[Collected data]
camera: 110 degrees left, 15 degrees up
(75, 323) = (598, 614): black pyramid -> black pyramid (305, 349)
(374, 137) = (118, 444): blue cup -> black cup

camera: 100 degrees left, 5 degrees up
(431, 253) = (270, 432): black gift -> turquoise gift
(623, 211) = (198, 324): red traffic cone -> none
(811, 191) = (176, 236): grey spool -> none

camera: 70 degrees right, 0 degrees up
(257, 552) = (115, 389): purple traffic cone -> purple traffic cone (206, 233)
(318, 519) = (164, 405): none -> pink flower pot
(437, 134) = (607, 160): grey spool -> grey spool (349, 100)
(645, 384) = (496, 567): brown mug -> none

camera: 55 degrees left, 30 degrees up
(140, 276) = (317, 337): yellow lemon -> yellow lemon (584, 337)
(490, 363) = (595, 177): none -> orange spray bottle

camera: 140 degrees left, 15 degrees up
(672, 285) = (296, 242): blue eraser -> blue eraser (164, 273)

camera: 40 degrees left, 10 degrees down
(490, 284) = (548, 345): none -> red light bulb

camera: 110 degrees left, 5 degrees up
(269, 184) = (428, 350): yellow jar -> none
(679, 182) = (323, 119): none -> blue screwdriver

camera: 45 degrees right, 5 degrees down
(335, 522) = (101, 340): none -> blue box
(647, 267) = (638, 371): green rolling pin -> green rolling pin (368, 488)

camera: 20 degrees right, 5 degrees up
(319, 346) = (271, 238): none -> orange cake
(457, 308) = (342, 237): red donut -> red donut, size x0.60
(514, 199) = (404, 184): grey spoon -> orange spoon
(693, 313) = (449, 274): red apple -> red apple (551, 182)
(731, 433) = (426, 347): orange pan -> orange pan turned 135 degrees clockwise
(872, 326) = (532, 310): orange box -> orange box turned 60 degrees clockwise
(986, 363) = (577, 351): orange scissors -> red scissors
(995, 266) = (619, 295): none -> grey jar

WORK INSTRUCTION
Filter the entries and copy each line with "none".

EXERCISE RESPONSE
(623, 211) = (198, 324): red traffic cone -> none
(811, 191) = (176, 236): grey spool -> none
(318, 519) = (164, 405): none -> pink flower pot
(645, 384) = (496, 567): brown mug -> none
(490, 363) = (595, 177): none -> orange spray bottle
(490, 284) = (548, 345): none -> red light bulb
(269, 184) = (428, 350): yellow jar -> none
(679, 182) = (323, 119): none -> blue screwdriver
(335, 522) = (101, 340): none -> blue box
(319, 346) = (271, 238): none -> orange cake
(995, 266) = (619, 295): none -> grey jar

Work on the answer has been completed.